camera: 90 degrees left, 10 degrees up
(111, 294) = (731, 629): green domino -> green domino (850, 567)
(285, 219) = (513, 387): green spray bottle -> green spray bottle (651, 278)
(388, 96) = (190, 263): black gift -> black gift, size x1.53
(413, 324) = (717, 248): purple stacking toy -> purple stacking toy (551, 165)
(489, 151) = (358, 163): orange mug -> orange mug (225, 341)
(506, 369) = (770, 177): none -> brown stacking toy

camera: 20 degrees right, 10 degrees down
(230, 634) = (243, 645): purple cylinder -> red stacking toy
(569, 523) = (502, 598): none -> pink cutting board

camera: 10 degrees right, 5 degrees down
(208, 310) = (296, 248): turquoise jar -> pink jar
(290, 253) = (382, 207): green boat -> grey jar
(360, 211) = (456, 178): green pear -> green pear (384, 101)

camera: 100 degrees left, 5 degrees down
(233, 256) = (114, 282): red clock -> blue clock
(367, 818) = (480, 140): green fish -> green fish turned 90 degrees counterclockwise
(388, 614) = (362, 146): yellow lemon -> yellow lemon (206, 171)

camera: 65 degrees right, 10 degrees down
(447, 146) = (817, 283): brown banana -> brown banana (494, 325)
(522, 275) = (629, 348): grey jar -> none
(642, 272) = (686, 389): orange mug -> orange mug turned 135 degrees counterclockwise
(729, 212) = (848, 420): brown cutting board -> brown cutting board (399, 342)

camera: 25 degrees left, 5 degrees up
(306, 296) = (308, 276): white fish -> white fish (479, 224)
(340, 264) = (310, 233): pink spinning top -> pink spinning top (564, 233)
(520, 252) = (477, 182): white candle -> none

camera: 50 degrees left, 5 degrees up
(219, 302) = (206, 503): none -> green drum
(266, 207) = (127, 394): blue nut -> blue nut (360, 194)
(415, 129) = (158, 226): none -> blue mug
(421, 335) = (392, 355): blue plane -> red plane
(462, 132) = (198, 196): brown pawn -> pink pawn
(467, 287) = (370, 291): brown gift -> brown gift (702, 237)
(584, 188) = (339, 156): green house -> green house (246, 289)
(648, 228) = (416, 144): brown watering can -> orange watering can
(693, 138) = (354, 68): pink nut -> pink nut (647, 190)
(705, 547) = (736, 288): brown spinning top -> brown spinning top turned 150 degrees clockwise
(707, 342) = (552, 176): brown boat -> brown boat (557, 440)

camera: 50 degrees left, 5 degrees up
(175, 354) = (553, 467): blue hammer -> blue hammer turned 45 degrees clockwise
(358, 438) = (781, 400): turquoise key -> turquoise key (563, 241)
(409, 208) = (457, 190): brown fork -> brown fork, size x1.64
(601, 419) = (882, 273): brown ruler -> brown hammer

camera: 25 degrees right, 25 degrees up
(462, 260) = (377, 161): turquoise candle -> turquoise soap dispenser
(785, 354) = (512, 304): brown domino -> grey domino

> _Required work_: Using the listing, collect all lines in which the string "none" is found.

> _Expected answer_:
(506, 369) = (770, 177): none -> brown stacking toy
(569, 523) = (502, 598): none -> pink cutting board
(522, 275) = (629, 348): grey jar -> none
(520, 252) = (477, 182): white candle -> none
(219, 302) = (206, 503): none -> green drum
(415, 129) = (158, 226): none -> blue mug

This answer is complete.